** Opening Dataset excerpts block **

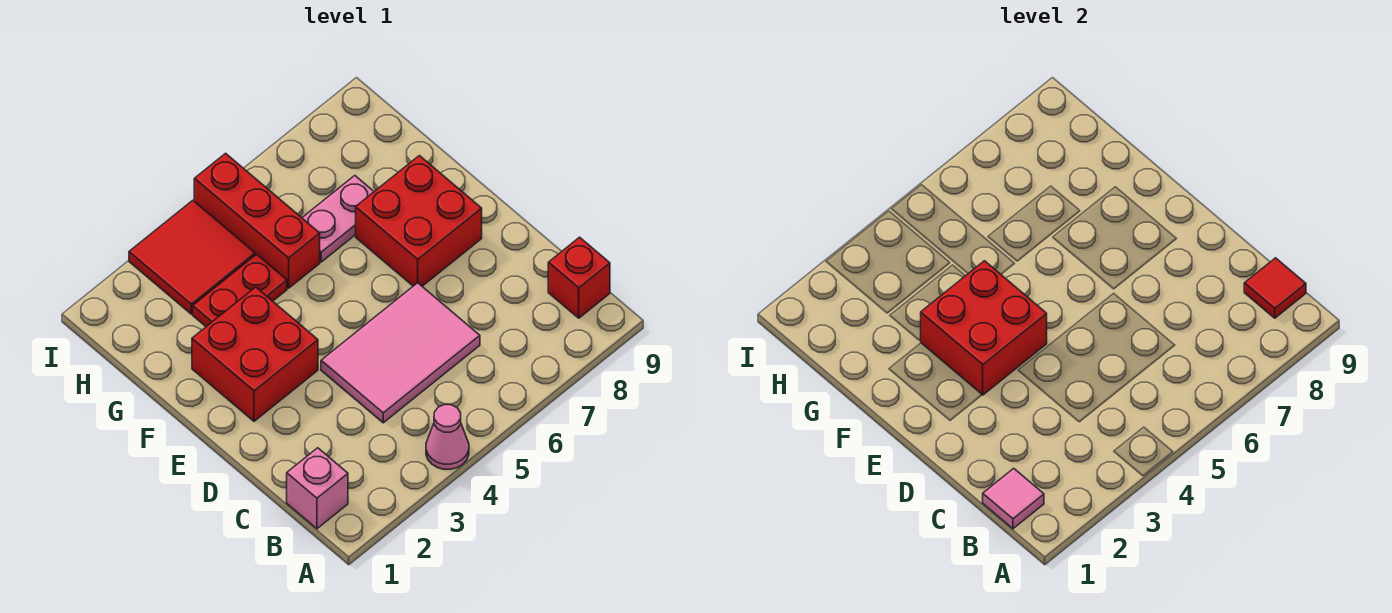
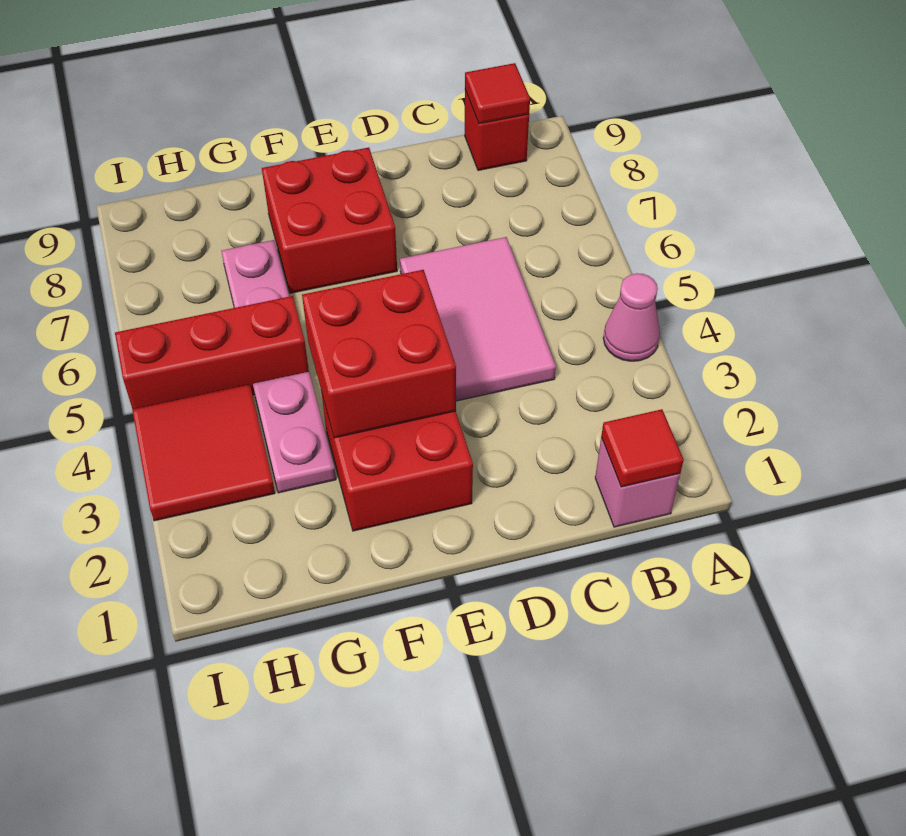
pink tile B1 level 2 -> red tile B1 level 2
red plate G3:G4 level 1 -> pink plate G3:G4 level 1

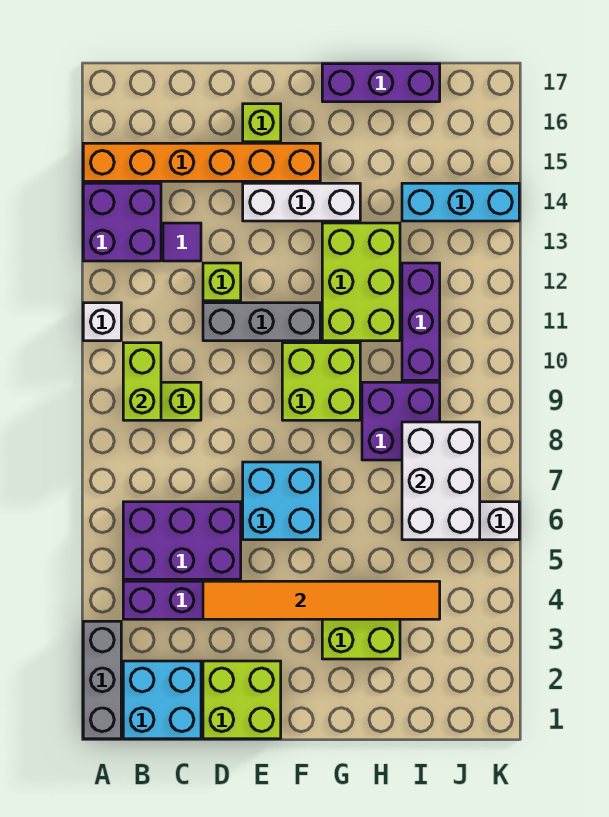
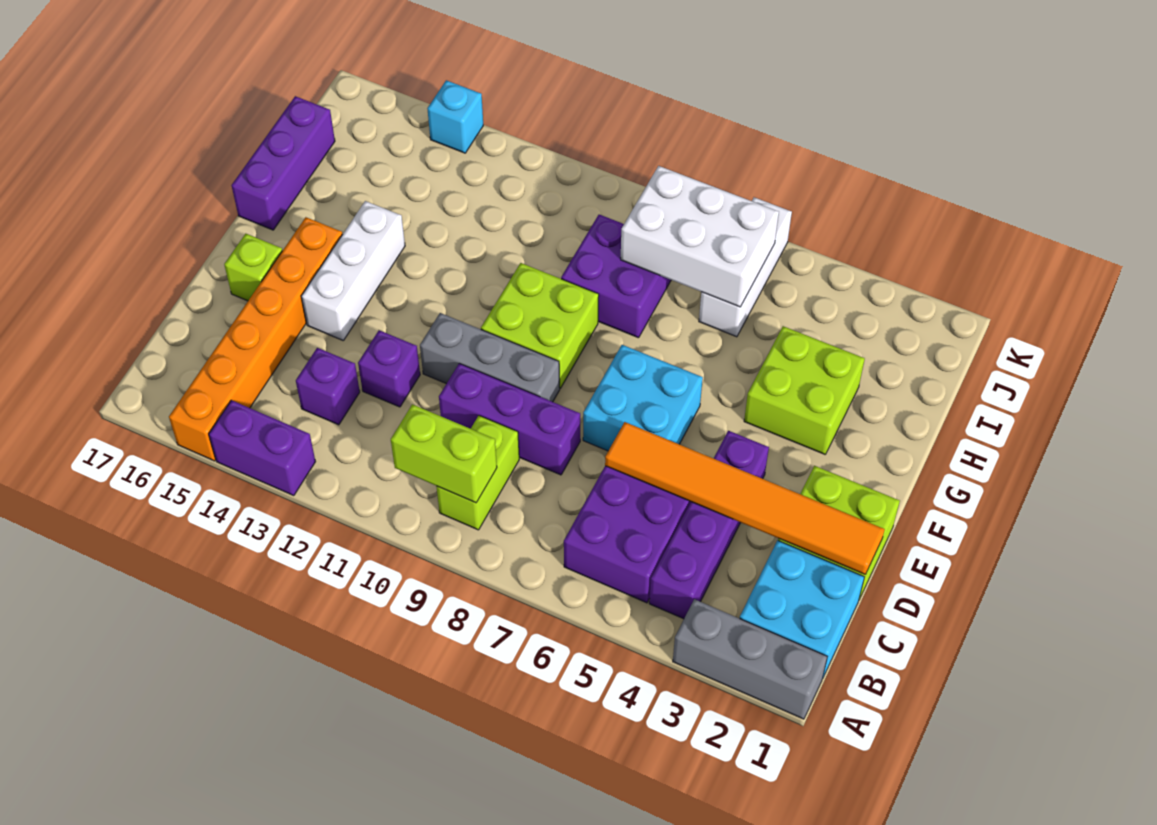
white brick A11 level 1 -> none
purple brick A13:B14 level 1 -> purple brick A13:A14 level 1
purple tile C13 level 1 -> purple brick C13 level 1
orange tile D4:I4 level 2 -> orange tile D1:D6 level 2
grey brick D11:F11 level 1 -> grey brick E9:E11 level 1
lime brick D12 level 1 -> purple brick D12 level 1
lime brick G11:H13 level 1 -> none
purple brick I10:I12 level 1 -> purple brick D8:D10 level 1
cyan brick I14:K14 level 1 -> cyan brick K14 level 1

** Closing Dataset excerpts block **

Copying should begin at the line containing "white brick A11 level 1 -> none" and end at the last line of the material, with every line in between reproduced exactly.

white brick A11 level 1 -> none
purple brick A13:B14 level 1 -> purple brick A13:A14 level 1
purple tile C13 level 1 -> purple brick C13 level 1
orange tile D4:I4 level 2 -> orange tile D1:D6 level 2
grey brick D11:F11 level 1 -> grey brick E9:E11 level 1
lime brick D12 level 1 -> purple brick D12 level 1
lime brick G11:H13 level 1 -> none
purple brick I10:I12 level 1 -> purple brick D8:D10 level 1
cyan brick I14:K14 level 1 -> cyan brick K14 level 1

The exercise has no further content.